* Start Material provided *

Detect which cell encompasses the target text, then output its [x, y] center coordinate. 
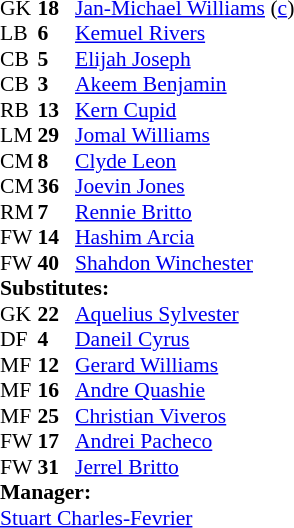
Kemuel Rivers [184, 33]
36 [57, 187]
Daneil Cyrus [184, 339]
Shahdon Winchester [184, 263]
Akeem Benjamin [184, 85]
LM [19, 135]
Jerrel Britto [184, 467]
3 [57, 85]
Joevin Jones [184, 187]
Hashim Arcia [184, 237]
14 [57, 237]
16 [57, 391]
DF [19, 339]
Manager: [147, 493]
Rennie Britto [184, 212]
Aquelius Sylvester [184, 314]
LB [19, 33]
4 [57, 339]
7 [57, 212]
29 [57, 135]
5 [57, 59]
22 [57, 314]
Gerard Williams [184, 365]
RB [19, 110]
Andrei Pacheco [184, 441]
Clyde Leon [184, 161]
Elijah Joseph [184, 59]
25 [57, 416]
Christian Viveros [184, 416]
RM [19, 212]
17 [57, 441]
GK [19, 314]
13 [57, 110]
12 [57, 365]
Kern Cupid [184, 110]
Andre Quashie [184, 391]
31 [57, 467]
8 [57, 161]
6 [57, 33]
Substitutes: [147, 289]
Jomal Williams [184, 135]
40 [57, 263]
Output the [X, Y] coordinate of the center of the cell containing the given text.  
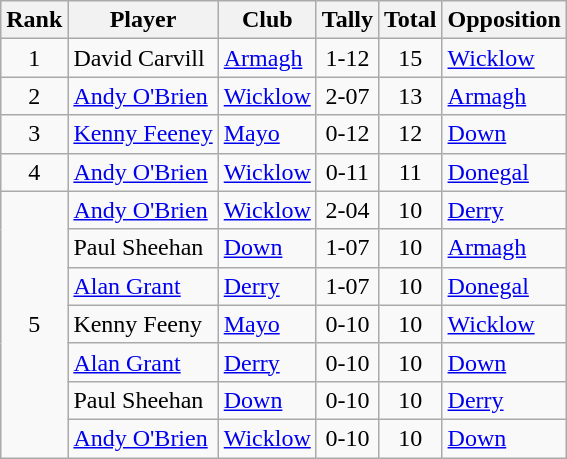
2-04 [347, 210]
0-11 [347, 172]
Kenny Feeney [143, 134]
2-07 [347, 96]
13 [410, 96]
2 [34, 96]
3 [34, 134]
Player [143, 20]
Opposition [504, 20]
5 [34, 324]
Kenny Feeny [143, 324]
1-12 [347, 58]
Tally [347, 20]
Rank [34, 20]
0-12 [347, 134]
4 [34, 172]
15 [410, 58]
11 [410, 172]
12 [410, 134]
Club [267, 20]
Total [410, 20]
1 [34, 58]
David Carvill [143, 58]
Return [X, Y] of the center of cell containing provided text 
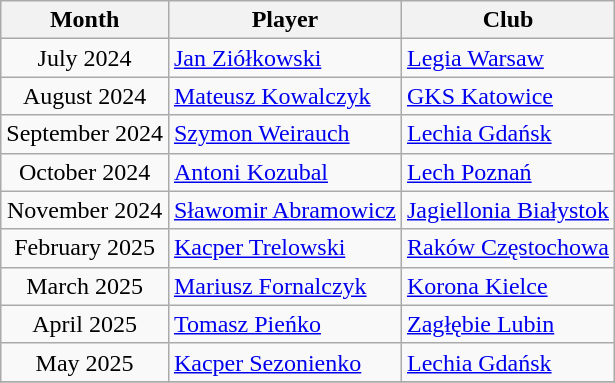
November 2024 [85, 210]
October 2024 [85, 172]
March 2025 [85, 286]
Mateusz Kowalczyk [284, 96]
Jagiellonia Białystok [508, 210]
Tomasz Pieńko [284, 324]
Antoni Kozubal [284, 172]
Kacper Trelowski [284, 248]
Jan Ziółkowski [284, 58]
Raków Częstochowa [508, 248]
GKS Katowice [508, 96]
May 2025 [85, 362]
July 2024 [85, 58]
April 2025 [85, 324]
Player [284, 20]
Sławomir Abramowicz [284, 210]
Mariusz Fornalczyk [284, 286]
Zagłębie Lubin [508, 324]
Legia Warsaw [508, 58]
September 2024 [85, 134]
Month [85, 20]
Kacper Sezonienko [284, 362]
Lech Poznań [508, 172]
Club [508, 20]
February 2025 [85, 248]
Korona Kielce [508, 286]
August 2024 [85, 96]
Szymon Weirauch [284, 134]
Find where the given text appears and provide that cell's center as (X, Y) coordinate. 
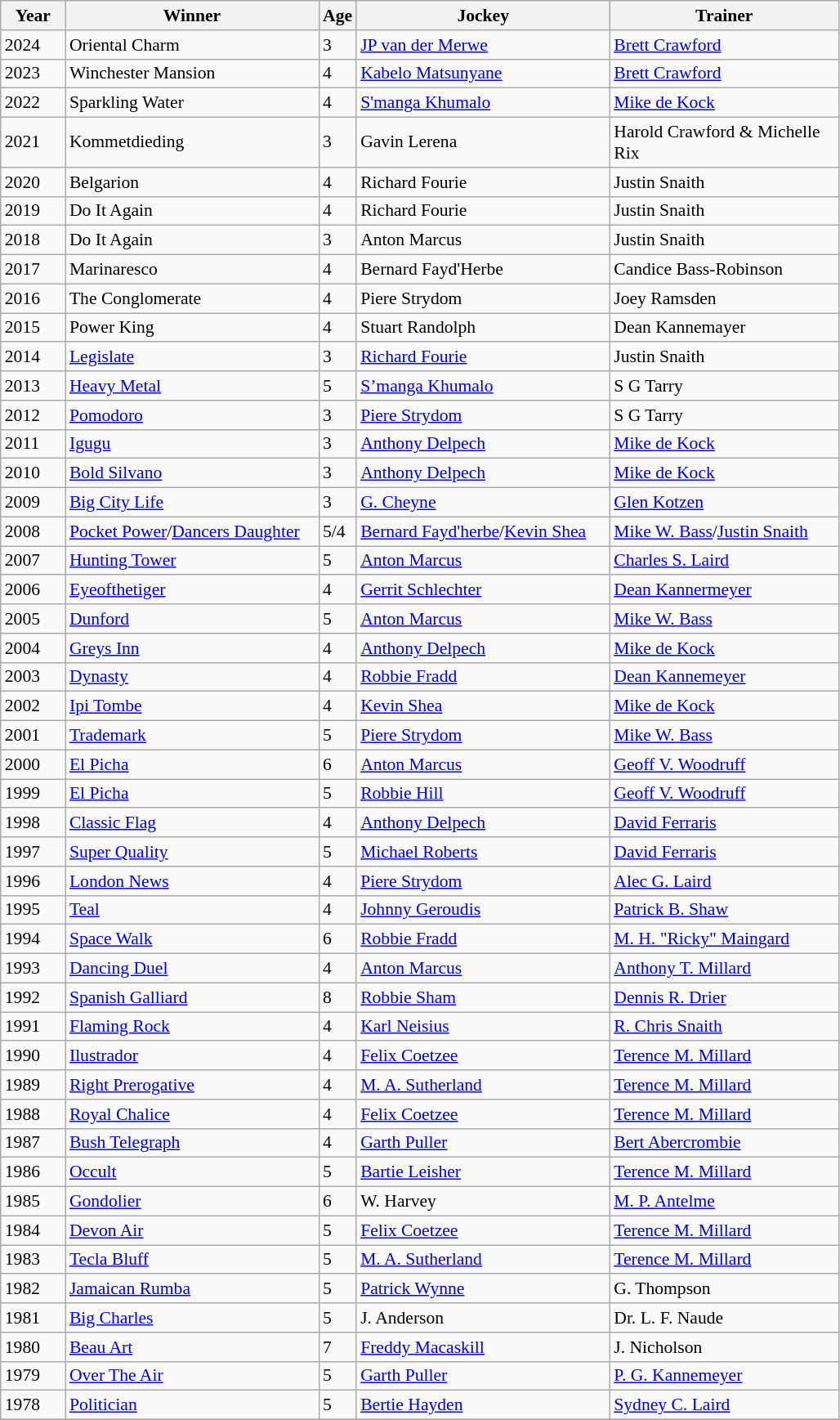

* End Material provided *

What needs to be done
Could you reproduce every one of the lines above verbatim, leaving the pictures out?

Solution to the problem
Detect which cell encompasses the target text, then output its [x, y] center coordinate. 
Kemuel Rivers [184, 33]
36 [57, 187]
Daneil Cyrus [184, 339]
Shahdon Winchester [184, 263]
Akeem Benjamin [184, 85]
LM [19, 135]
Jerrel Britto [184, 467]
3 [57, 85]
Joevin Jones [184, 187]
Hashim Arcia [184, 237]
14 [57, 237]
16 [57, 391]
DF [19, 339]
Manager: [147, 493]
Rennie Britto [184, 212]
Aquelius Sylvester [184, 314]
LB [19, 33]
4 [57, 339]
7 [57, 212]
29 [57, 135]
5 [57, 59]
22 [57, 314]
Gerard Williams [184, 365]
RB [19, 110]
Andrei Pacheco [184, 441]
Clyde Leon [184, 161]
Elijah Joseph [184, 59]
25 [57, 416]
Christian Viveros [184, 416]
RM [19, 212]
17 [57, 441]
GK [19, 314]
13 [57, 110]
12 [57, 365]
Kern Cupid [184, 110]
Andre Quashie [184, 391]
31 [57, 467]
8 [57, 161]
6 [57, 33]
Substitutes: [147, 289]
Jomal Williams [184, 135]
40 [57, 263]
Output the [X, Y] coordinate of the center of the cell containing the given text.  
2-04 [347, 210]
0-11 [347, 172]
Kenny Feeney [143, 134]
2-07 [347, 96]
13 [410, 96]
2 [34, 96]
3 [34, 134]
Player [143, 20]
Opposition [504, 20]
5 [34, 324]
Kenny Feeny [143, 324]
1-12 [347, 58]
Tally [347, 20]
Rank [34, 20]
0-12 [347, 134]
4 [34, 172]
15 [410, 58]
11 [410, 172]
12 [410, 134]
Club [267, 20]
Total [410, 20]
1 [34, 58]
David Carvill [143, 58]
Return [X, Y] of the center of cell containing provided text 
November 2024 [85, 210]
October 2024 [85, 172]
March 2025 [85, 286]
Mateusz Kowalczyk [284, 96]
Jagiellonia Białystok [508, 210]
Tomasz Pieńko [284, 324]
Antoni Kozubal [284, 172]
Kacper Trelowski [284, 248]
Jan Ziółkowski [284, 58]
Raków Częstochowa [508, 248]
GKS Katowice [508, 96]
May 2025 [85, 362]
July 2024 [85, 58]
April 2025 [85, 324]
Player [284, 20]
Sławomir Abramowicz [284, 210]
Mariusz Fornalczyk [284, 286]
Zagłębie Lubin [508, 324]
Legia Warsaw [508, 58]
September 2024 [85, 134]
Month [85, 20]
Kacper Sezonienko [284, 362]
Lech Poznań [508, 172]
Club [508, 20]
February 2025 [85, 248]
Korona Kielce [508, 286]
August 2024 [85, 96]
Szymon Weirauch [284, 134]
Find where the given text appears and provide that cell's center as (X, Y) coordinate. 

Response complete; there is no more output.